> **The task**
Gather every line below where "moved" appears.

> **Provided records**
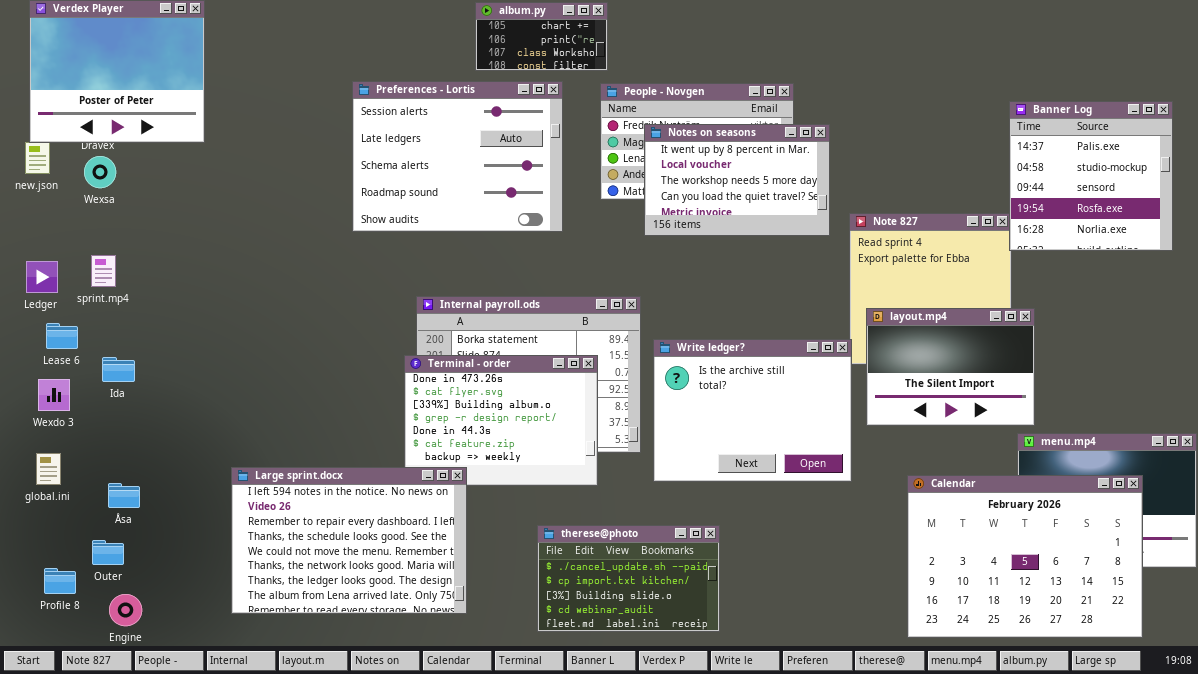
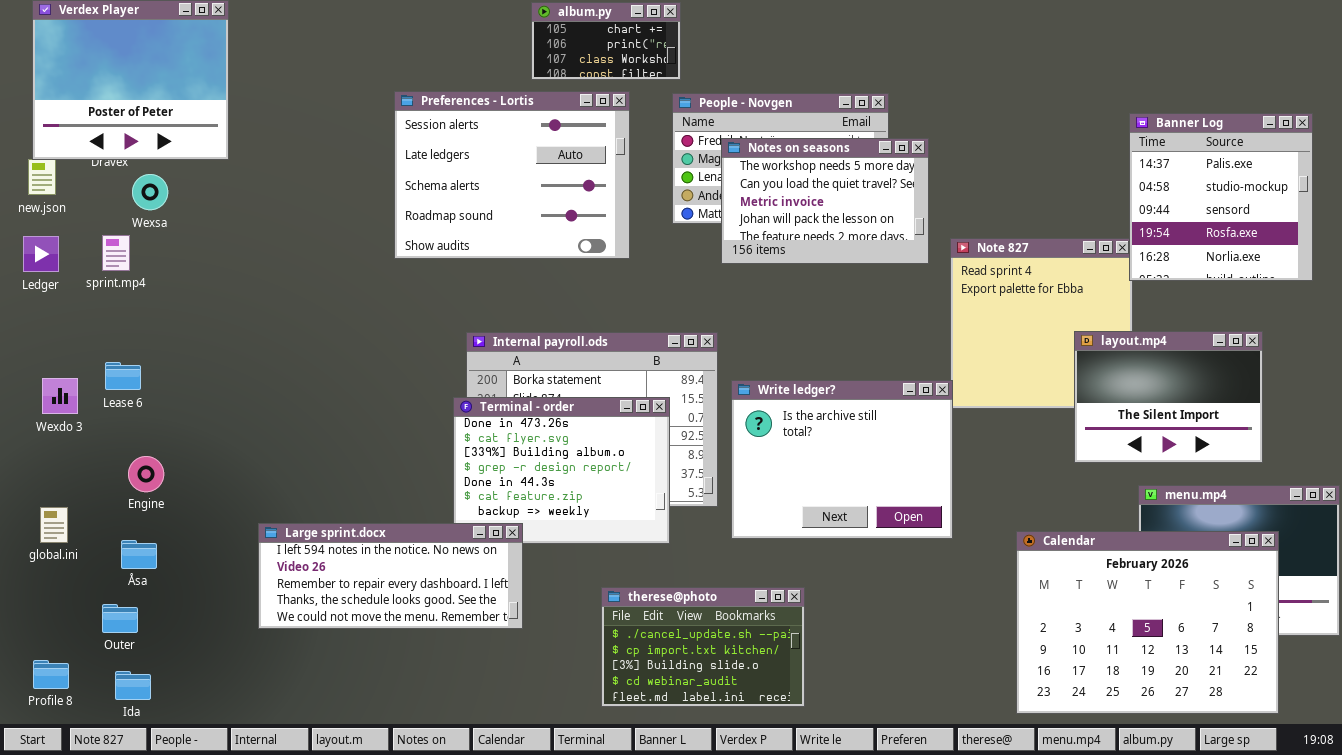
Notes on seasons: [644,124,830,236] -> [721,138,929,264], scrolled down 2 rows
Wexsa: [84,156,116,188] -> [132,174,168,210], moved
sprint.mp4: [91,255,116,287] -> [102,235,130,271], moved
Ledger: [26,261,58,293] -> [23,236,59,272], moved
layout.mp4: [866,308,1035,426] -> [1074,331,1263,463], moved
Lease 6: [46,323,78,349] -> [105,362,141,390], moved
Ida: [102,357,135,382] -> [115,671,151,700], moved
Wexdo 3: [38,379,70,411] -> [42,378,78,414], moved
Large sprint.docx: [231,467,467,614] -> [258,523,523,629], resized
Profile 8: [44,568,76,594] -> [33,660,69,689], moved
Engine: [109,594,142,626] -> [128,456,164,492], moved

> **Response**
Wexsa: [84,156,116,188] -> [132,174,168,210], moved
sprint.mp4: [91,255,116,287] -> [102,235,130,271], moved
Ledger: [26,261,58,293] -> [23,236,59,272], moved
layout.mp4: [866,308,1035,426] -> [1074,331,1263,463], moved
Lease 6: [46,323,78,349] -> [105,362,141,390], moved
Ida: [102,357,135,382] -> [115,671,151,700], moved
Wexdo 3: [38,379,70,411] -> [42,378,78,414], moved
Profile 8: [44,568,76,594] -> [33,660,69,689], moved
Engine: [109,594,142,626] -> [128,456,164,492], moved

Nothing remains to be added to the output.